[Object transformation records]
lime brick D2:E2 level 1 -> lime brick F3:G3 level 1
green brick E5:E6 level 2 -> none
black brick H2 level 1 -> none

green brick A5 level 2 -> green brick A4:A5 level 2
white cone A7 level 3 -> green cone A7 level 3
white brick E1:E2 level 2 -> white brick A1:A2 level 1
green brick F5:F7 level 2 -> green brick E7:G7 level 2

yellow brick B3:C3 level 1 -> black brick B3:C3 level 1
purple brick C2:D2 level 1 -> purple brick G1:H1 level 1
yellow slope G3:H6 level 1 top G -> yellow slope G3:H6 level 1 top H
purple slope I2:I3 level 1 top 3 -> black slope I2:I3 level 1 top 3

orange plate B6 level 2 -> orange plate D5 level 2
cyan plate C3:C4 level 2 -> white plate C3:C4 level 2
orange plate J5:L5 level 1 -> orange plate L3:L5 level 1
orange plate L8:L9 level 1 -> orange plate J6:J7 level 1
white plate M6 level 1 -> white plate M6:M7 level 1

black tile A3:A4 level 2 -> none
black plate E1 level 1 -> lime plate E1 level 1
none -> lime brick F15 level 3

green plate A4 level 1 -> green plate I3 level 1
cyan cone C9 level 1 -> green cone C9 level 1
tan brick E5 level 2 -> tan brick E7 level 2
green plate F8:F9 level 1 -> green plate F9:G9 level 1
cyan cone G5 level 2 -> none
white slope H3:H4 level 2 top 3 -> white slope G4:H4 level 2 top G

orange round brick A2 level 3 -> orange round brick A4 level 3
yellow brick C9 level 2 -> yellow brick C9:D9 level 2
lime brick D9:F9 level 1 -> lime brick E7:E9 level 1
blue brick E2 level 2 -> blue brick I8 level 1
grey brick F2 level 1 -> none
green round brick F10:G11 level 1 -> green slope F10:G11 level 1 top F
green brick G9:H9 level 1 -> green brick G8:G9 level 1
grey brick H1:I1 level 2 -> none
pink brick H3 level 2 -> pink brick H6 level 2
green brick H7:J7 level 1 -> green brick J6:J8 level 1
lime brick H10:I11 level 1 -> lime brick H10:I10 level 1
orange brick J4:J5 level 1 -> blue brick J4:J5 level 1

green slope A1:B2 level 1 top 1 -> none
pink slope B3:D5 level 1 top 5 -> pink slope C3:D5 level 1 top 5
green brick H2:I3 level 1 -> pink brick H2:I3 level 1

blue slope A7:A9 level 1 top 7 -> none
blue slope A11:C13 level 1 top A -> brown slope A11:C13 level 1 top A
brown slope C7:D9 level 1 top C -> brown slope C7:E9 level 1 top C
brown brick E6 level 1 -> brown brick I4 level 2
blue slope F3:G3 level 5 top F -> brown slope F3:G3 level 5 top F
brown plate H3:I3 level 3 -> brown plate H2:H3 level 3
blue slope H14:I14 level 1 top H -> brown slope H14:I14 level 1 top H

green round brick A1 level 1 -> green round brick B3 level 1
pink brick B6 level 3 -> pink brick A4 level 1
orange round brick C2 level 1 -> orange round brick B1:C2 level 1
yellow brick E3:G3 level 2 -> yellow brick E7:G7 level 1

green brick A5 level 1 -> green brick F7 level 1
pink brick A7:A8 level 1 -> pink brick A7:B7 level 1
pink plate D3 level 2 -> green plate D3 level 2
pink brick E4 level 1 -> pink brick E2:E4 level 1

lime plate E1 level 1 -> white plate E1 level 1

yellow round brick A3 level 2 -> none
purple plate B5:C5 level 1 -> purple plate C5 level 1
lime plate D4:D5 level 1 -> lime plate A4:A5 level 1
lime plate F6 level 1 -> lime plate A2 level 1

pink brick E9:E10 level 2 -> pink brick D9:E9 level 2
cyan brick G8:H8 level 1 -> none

WORK TASK:
Your answer must be an exact transcription of the lines from the one containing "pink brick E9:E10" through the last line of the records above, and nothing else.

EXERCISE RESULT:
pink brick E9:E10 level 2 -> pink brick D9:E9 level 2
cyan brick G8:H8 level 1 -> none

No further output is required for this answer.